§ **What to produce**: Every line of the entries with the word "shifted" in it should be shown.
#### Input for this task
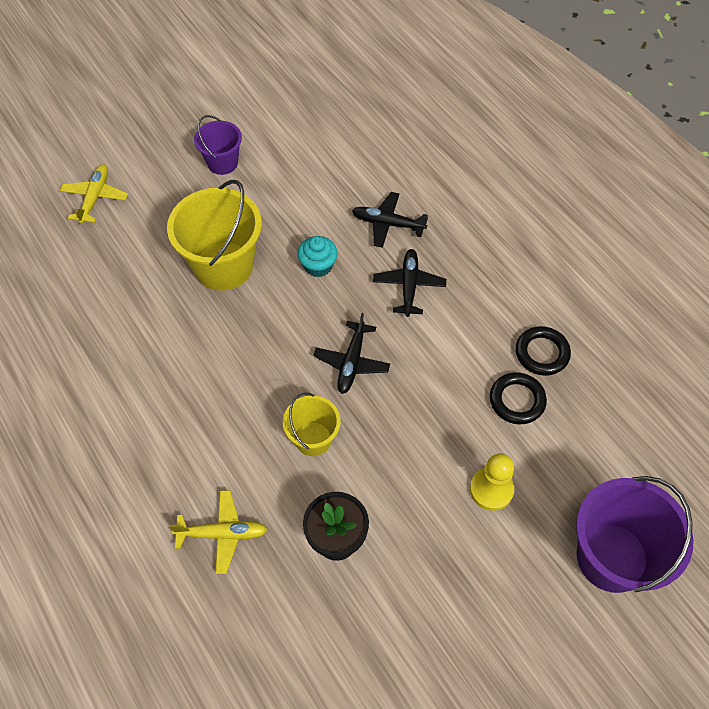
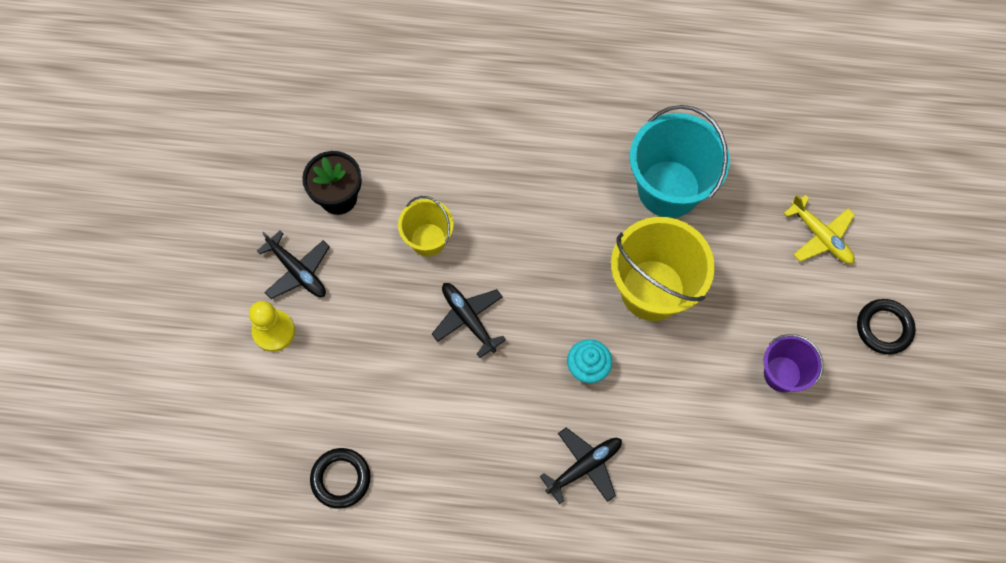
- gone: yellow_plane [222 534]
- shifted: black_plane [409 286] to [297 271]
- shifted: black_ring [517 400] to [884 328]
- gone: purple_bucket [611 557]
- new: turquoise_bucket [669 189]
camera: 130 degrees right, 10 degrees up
########
§ **Task response**:
- shifted: black_plane [409 286] to [297 271]
- shifted: black_ring [517 400] to [884 328]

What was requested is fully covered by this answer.